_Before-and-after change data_
--- --- ---
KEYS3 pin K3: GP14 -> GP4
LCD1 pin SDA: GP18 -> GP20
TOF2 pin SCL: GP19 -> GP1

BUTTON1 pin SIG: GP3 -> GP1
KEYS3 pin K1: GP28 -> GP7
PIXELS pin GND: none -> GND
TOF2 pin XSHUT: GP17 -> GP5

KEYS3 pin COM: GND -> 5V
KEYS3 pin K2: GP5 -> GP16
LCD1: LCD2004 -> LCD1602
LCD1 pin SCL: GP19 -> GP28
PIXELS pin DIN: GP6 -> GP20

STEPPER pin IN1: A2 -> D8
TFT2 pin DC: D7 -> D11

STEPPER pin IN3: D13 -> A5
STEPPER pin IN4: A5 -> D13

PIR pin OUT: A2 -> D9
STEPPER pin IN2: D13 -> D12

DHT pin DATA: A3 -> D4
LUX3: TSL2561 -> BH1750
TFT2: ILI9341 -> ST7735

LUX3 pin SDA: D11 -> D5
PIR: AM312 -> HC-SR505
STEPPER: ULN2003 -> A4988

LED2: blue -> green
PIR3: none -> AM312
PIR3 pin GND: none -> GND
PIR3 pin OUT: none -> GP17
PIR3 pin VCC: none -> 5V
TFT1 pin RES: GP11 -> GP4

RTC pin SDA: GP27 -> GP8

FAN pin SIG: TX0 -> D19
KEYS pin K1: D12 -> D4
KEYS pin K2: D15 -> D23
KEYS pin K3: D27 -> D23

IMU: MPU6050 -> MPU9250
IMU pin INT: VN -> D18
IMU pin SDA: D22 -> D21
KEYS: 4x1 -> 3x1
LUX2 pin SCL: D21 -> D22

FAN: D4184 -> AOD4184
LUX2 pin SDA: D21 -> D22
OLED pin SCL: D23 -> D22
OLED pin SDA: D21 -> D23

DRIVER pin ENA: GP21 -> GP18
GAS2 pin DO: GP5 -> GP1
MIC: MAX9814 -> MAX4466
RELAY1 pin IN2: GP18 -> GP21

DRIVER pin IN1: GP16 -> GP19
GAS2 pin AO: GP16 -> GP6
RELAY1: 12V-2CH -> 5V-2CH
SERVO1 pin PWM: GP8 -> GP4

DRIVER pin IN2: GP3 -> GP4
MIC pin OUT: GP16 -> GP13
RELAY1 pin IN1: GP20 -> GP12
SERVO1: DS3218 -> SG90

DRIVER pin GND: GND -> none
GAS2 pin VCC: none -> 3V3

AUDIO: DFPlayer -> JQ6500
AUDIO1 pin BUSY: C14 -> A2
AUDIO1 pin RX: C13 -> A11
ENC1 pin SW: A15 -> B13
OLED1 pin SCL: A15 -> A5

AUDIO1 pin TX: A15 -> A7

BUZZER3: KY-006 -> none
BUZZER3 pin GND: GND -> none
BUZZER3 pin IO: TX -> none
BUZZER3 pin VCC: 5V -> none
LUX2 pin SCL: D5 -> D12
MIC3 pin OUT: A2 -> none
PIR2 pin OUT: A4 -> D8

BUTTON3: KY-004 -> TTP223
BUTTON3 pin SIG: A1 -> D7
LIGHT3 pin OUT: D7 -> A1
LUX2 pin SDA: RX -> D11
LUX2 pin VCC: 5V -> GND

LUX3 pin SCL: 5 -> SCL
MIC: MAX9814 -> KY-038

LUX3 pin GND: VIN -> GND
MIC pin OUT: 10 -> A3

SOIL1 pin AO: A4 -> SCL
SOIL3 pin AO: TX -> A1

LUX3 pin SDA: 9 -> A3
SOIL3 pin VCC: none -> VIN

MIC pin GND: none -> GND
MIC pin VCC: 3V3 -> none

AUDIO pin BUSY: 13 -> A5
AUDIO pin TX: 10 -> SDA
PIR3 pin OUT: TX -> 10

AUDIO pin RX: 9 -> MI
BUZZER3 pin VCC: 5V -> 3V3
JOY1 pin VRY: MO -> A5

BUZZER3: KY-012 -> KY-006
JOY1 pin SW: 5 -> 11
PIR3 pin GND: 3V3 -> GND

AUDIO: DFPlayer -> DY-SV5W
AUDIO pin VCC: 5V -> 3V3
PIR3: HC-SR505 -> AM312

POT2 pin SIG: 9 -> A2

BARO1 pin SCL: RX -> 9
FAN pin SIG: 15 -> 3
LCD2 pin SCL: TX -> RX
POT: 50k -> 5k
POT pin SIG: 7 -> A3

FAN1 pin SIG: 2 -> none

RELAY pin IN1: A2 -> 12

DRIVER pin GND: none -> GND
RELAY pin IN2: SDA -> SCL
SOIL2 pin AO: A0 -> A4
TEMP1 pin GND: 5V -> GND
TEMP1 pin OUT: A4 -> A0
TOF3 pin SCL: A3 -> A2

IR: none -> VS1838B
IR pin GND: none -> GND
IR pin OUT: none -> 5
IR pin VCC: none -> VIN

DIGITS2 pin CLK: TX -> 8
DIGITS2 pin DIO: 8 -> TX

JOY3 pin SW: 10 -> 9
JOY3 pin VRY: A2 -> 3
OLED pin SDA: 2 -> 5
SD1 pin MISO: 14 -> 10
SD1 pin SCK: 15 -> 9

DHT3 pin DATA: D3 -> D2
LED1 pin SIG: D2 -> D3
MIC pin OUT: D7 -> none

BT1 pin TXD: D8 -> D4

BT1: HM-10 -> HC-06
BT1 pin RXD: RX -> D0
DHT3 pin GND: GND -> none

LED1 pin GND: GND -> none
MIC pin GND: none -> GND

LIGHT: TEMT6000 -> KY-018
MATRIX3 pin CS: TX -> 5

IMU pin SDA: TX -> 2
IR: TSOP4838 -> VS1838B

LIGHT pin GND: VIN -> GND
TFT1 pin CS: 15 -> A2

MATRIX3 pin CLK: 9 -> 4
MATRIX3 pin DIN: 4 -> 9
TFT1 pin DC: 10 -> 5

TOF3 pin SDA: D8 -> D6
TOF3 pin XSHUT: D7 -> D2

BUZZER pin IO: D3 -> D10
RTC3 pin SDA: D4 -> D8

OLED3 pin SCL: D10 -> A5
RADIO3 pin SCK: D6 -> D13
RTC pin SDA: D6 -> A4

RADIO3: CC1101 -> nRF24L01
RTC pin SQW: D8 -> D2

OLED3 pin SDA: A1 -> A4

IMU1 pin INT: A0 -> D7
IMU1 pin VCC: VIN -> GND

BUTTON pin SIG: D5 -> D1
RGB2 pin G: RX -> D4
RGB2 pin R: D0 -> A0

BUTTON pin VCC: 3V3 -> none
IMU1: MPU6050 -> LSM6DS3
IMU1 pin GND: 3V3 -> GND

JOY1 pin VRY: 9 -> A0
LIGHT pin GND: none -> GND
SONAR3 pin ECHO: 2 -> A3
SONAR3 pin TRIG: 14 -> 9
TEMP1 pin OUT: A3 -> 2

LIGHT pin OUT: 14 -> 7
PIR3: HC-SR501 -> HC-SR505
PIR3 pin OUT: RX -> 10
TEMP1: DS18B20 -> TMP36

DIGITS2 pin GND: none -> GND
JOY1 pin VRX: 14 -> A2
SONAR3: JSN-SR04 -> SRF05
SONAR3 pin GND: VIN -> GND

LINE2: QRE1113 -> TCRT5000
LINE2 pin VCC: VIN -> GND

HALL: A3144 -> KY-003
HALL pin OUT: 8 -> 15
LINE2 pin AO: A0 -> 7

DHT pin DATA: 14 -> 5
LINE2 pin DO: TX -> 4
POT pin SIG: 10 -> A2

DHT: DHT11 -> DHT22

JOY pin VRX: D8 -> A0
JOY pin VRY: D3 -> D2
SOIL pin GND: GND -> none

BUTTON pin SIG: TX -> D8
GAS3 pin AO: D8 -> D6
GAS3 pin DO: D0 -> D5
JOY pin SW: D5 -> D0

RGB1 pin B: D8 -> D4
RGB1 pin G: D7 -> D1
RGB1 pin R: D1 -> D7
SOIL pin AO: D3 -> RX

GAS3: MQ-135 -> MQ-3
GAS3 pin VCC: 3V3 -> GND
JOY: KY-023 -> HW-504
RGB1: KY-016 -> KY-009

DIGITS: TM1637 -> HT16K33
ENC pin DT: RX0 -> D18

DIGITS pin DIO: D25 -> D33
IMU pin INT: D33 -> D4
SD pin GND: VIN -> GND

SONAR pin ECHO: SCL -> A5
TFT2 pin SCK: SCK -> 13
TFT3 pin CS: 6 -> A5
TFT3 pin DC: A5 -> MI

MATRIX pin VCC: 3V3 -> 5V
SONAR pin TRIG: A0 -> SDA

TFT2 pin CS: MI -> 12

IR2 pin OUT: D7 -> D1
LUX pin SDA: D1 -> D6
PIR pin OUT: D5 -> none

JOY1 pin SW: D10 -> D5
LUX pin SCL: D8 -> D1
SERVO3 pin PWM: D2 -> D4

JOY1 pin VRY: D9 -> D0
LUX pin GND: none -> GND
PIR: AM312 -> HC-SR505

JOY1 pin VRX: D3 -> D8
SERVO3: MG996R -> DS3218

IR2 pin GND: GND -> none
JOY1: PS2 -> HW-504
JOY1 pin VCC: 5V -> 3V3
--- --- ---
_DIRECTIONS FOR THIS TASK_
Every line of the records containing the word "TRIG" must appear in the answer.

_THE COMPLETED TASK_
SONAR3 pin TRIG: 14 -> 9
SONAR pin TRIG: A0 -> SDA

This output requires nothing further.